▶ **Scene change data**:
────────────────

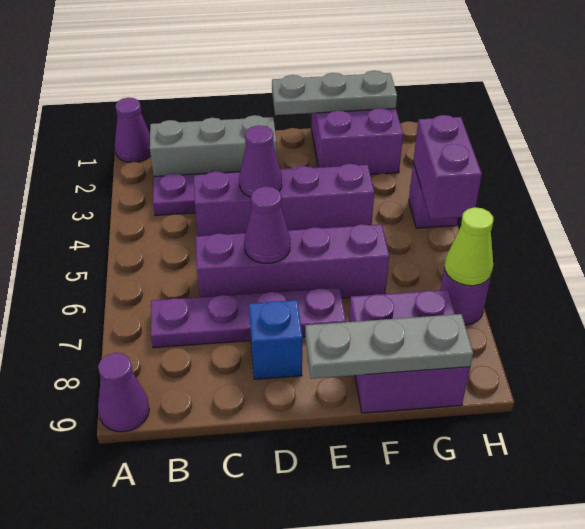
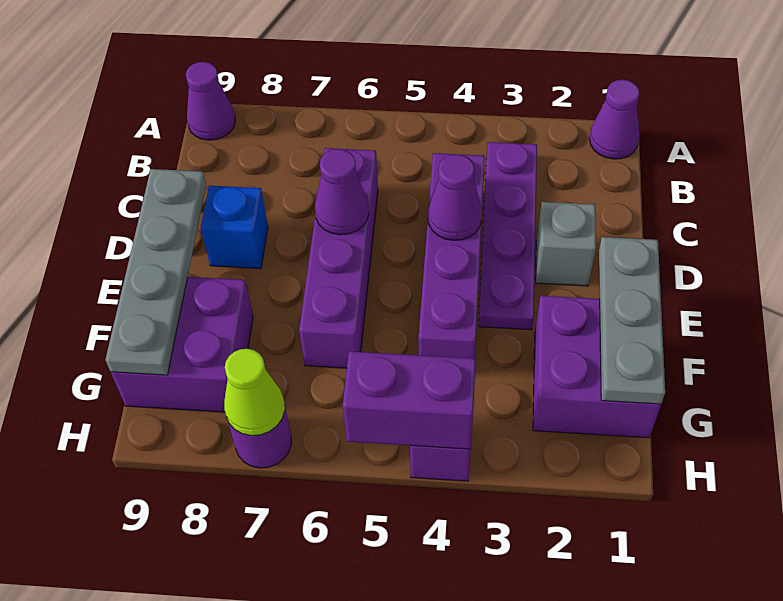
grey brick B2:D2 level 1 -> grey brick D2 level 1
purple plate B7:E7 level 1 -> none
grey plate E9:G9 level 2 -> grey plate D9:G9 level 2

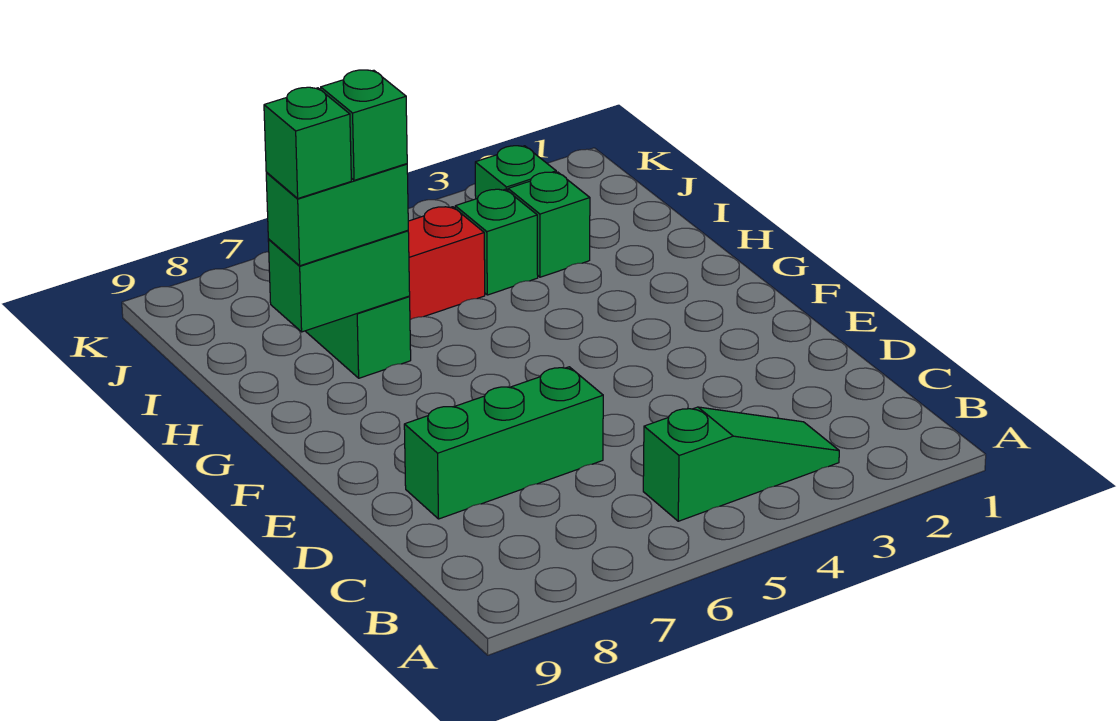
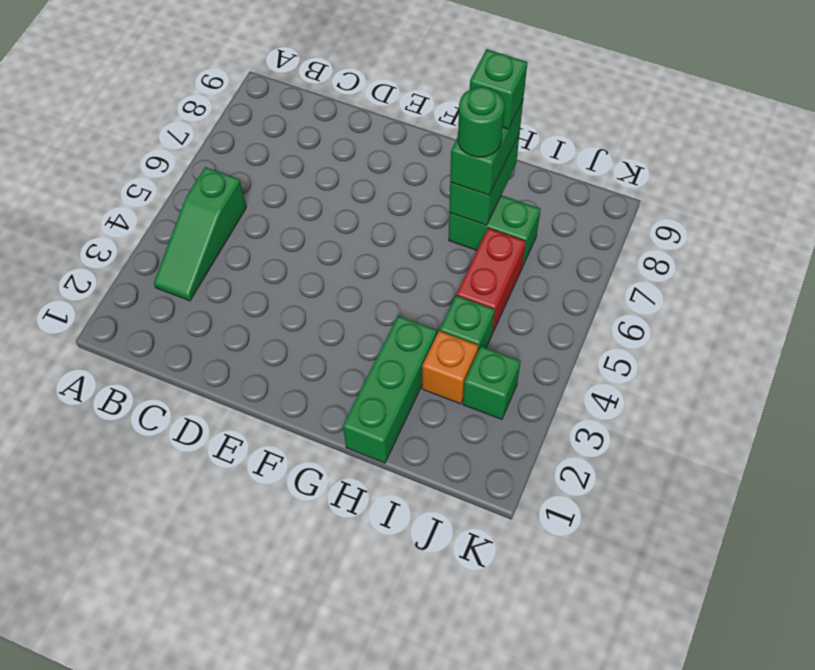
green brick D6:D8 level 1 -> green brick H1:H3 level 1
green brick H7 level 4 -> green round brick H7 level 4
green brick I3 level 1 -> orange brick I3 level 1

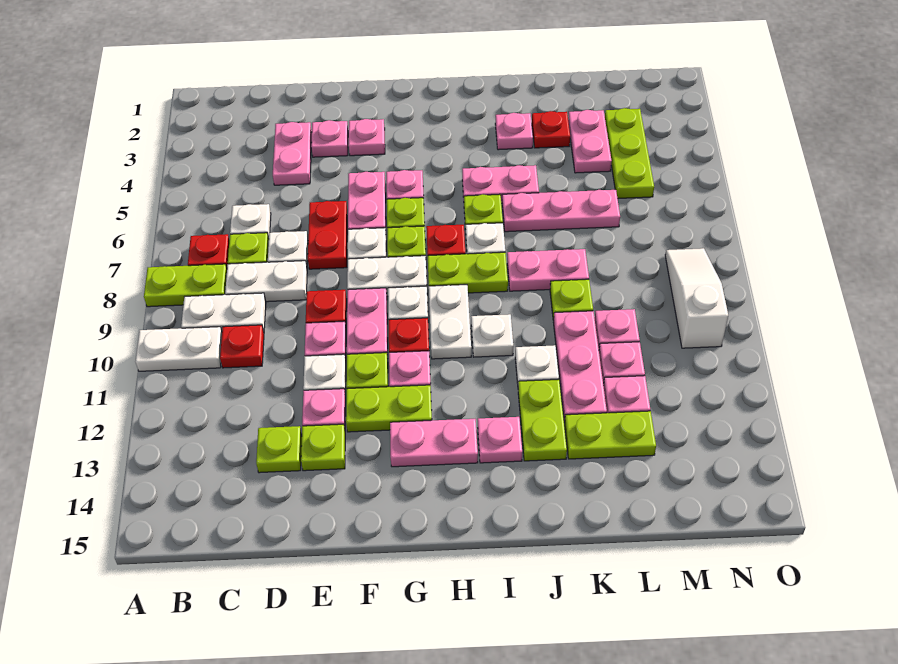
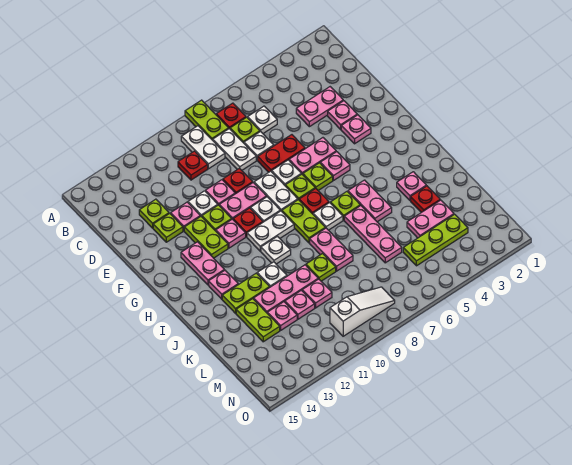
white plate A10:B10 level 1 -> none

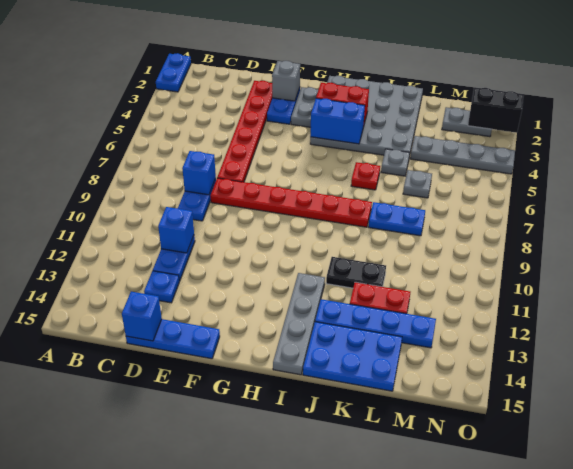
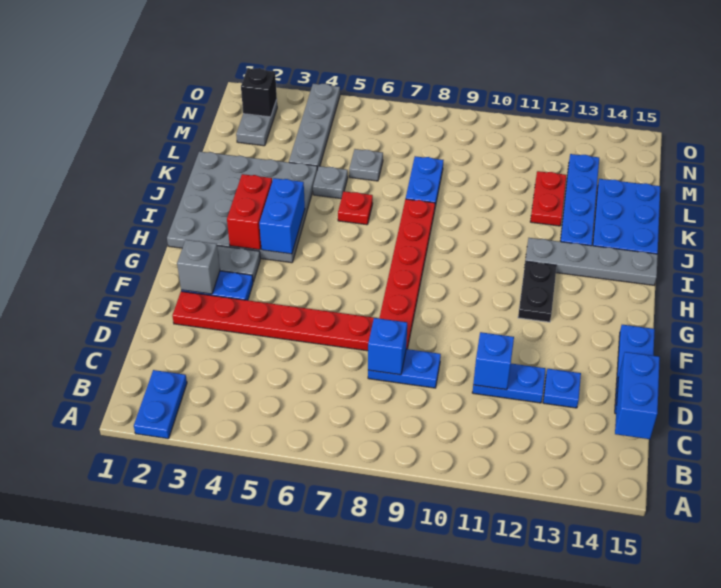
blue plate A1:A2 level 1 -> blue plate A2:B2 level 1
blue brick D15 level 2 -> blue brick C15:D15 level 2
black plate J11:K11 level 1 -> black plate G12:H12 level 1
black brick N2:O2 level 2 -> black brick N2 level 2

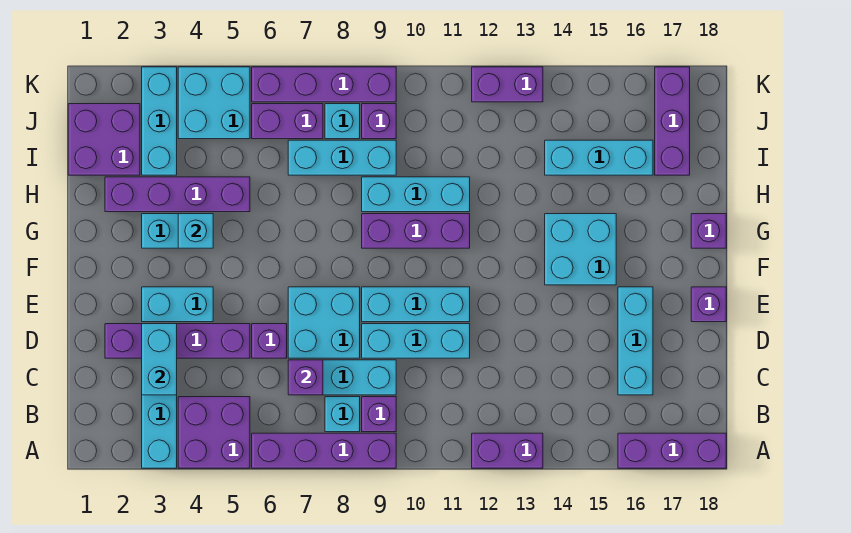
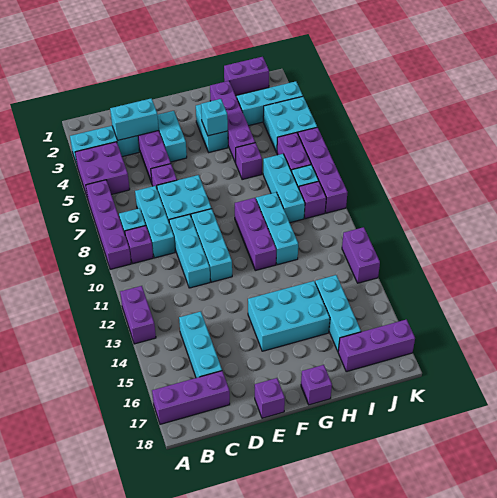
purple brick A16:A18 level 1 -> purple brick A17:C17 level 1
purple brick C7 level 2 -> purple brick H6 level 1
cyan brick C16:E16 level 1 -> cyan brick C14:C16 level 1
cyan brick F14:G15 level 1 -> cyan brick F14:H15 level 1
purple brick I1:J2 level 1 -> purple brick I1:J1 level 1

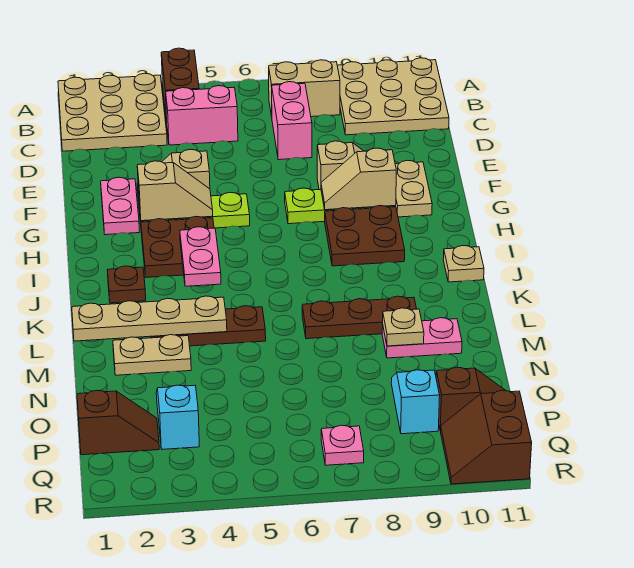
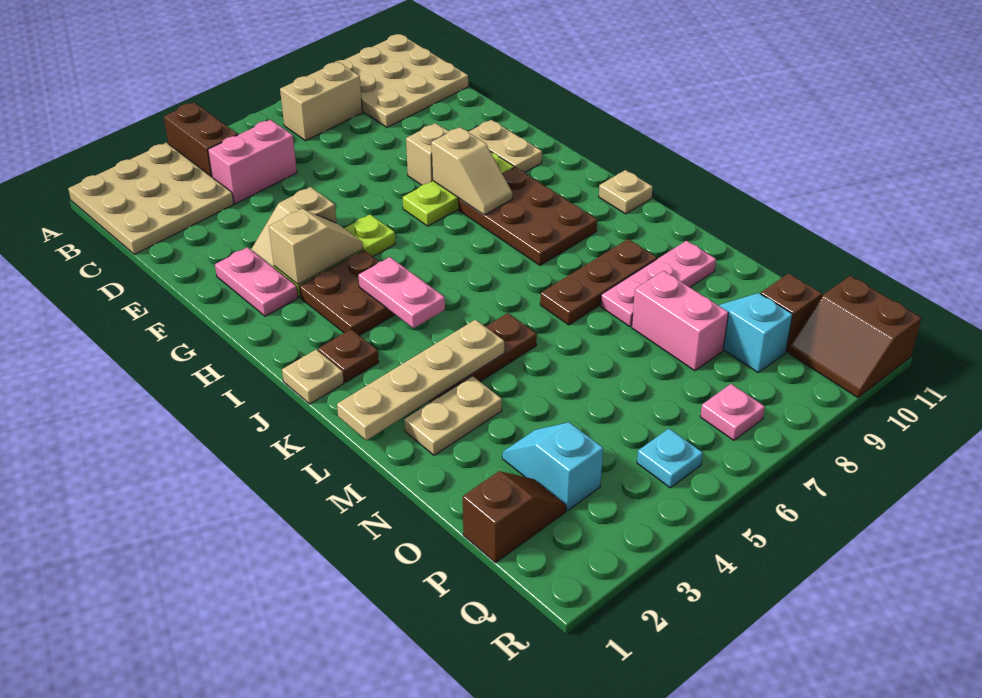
pink brick C7:D7 level 1 -> pink brick N8:O8 level 1
tan slope G8:G9 level 2 top 9 -> tan slope G8:H8 level 2 top G
brown plate H8:I9 level 1 -> brown plate H8:J9 level 1
pink plate M9:M10 level 1 -> pink plate M8:M10 level 1
tan plate M9 level 2 -> tan plate J1 level 1
none -> cyan plate Q5 level 1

────────────────

▶ **EXERCISE REQUIREMENTS**:
Reproduce exactly the lines above starting at the line containing "green brick I3" and ending at the line containing "black plate J11:K11", including both, but not the pictures.

▶ **RESULT OF THIS EXERCISE**:
green brick I3 level 1 -> orange brick I3 level 1

white plate A10:B10 level 1 -> none

blue plate A1:A2 level 1 -> blue plate A2:B2 level 1
blue brick D15 level 2 -> blue brick C15:D15 level 2
black plate J11:K11 level 1 -> black plate G12:H12 level 1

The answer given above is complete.